=== Requirements ===
Copy out every line of the records below word for word, with nothing left out or changed.

— Start Supplied entries —

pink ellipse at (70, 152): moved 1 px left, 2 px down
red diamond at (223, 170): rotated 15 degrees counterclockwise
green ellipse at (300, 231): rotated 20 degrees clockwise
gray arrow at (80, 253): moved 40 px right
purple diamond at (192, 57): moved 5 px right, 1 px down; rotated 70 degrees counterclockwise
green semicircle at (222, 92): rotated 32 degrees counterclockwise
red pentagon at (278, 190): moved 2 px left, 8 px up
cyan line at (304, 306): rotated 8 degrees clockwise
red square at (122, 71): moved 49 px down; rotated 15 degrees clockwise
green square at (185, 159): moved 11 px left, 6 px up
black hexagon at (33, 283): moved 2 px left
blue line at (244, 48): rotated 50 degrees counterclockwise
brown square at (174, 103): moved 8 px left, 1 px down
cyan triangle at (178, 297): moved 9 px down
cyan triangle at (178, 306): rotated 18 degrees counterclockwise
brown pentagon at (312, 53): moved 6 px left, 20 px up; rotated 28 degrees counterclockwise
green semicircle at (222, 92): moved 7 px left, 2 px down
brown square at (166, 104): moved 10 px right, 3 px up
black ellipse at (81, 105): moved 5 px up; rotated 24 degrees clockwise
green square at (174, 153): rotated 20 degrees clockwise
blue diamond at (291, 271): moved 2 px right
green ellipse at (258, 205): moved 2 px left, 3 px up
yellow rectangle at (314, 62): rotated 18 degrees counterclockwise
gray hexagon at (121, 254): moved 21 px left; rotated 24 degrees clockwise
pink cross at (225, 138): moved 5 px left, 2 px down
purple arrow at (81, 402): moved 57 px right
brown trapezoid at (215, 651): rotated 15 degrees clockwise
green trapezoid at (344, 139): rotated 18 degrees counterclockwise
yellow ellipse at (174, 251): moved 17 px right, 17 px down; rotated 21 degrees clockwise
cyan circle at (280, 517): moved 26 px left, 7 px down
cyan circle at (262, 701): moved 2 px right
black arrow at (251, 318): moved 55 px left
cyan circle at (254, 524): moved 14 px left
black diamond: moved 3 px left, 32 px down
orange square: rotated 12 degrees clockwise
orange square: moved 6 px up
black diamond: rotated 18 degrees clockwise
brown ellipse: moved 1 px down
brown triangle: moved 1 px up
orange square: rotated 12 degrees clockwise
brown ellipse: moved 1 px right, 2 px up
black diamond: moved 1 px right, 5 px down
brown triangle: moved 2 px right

— End Supplied entries —

=== Response to the task ===
pink ellipse at (70, 152): moved 1 px left, 2 px down
red diamond at (223, 170): rotated 15 degrees counterclockwise
green ellipse at (300, 231): rotated 20 degrees clockwise
gray arrow at (80, 253): moved 40 px right
purple diamond at (192, 57): moved 5 px right, 1 px down; rotated 70 degrees counterclockwise
green semicircle at (222, 92): rotated 32 degrees counterclockwise
red pentagon at (278, 190): moved 2 px left, 8 px up
cyan line at (304, 306): rotated 8 degrees clockwise
red square at (122, 71): moved 49 px down; rotated 15 degrees clockwise
green square at (185, 159): moved 11 px left, 6 px up
black hexagon at (33, 283): moved 2 px left
blue line at (244, 48): rotated 50 degrees counterclockwise
brown square at (174, 103): moved 8 px left, 1 px down
cyan triangle at (178, 297): moved 9 px down
cyan triangle at (178, 306): rotated 18 degrees counterclockwise
brown pentagon at (312, 53): moved 6 px left, 20 px up; rotated 28 degrees counterclockwise
green semicircle at (222, 92): moved 7 px left, 2 px down
brown square at (166, 104): moved 10 px right, 3 px up
black ellipse at (81, 105): moved 5 px up; rotated 24 degrees clockwise
green square at (174, 153): rotated 20 degrees clockwise
blue diamond at (291, 271): moved 2 px right
green ellipse at (258, 205): moved 2 px left, 3 px up
yellow rectangle at (314, 62): rotated 18 degrees counterclockwise
gray hexagon at (121, 254): moved 21 px left; rotated 24 degrees clockwise
pink cross at (225, 138): moved 5 px left, 2 px down
purple arrow at (81, 402): moved 57 px right
brown trapezoid at (215, 651): rotated 15 degrees clockwise
green trapezoid at (344, 139): rotated 18 degrees counterclockwise
yellow ellipse at (174, 251): moved 17 px right, 17 px down; rotated 21 degrees clockwise
cyan circle at (280, 517): moved 26 px left, 7 px down
cyan circle at (262, 701): moved 2 px right
black arrow at (251, 318): moved 55 px left
cyan circle at (254, 524): moved 14 px left
black diamond: moved 3 px left, 32 px down
orange square: rotated 12 degrees clockwise
orange square: moved 6 px up
black diamond: rotated 18 degrees clockwise
brown ellipse: moved 1 px down
brown triangle: moved 1 px up
orange square: rotated 12 degrees clockwise
brown ellipse: moved 1 px right, 2 px up
black diamond: moved 1 px right, 5 px down
brown triangle: moved 2 px right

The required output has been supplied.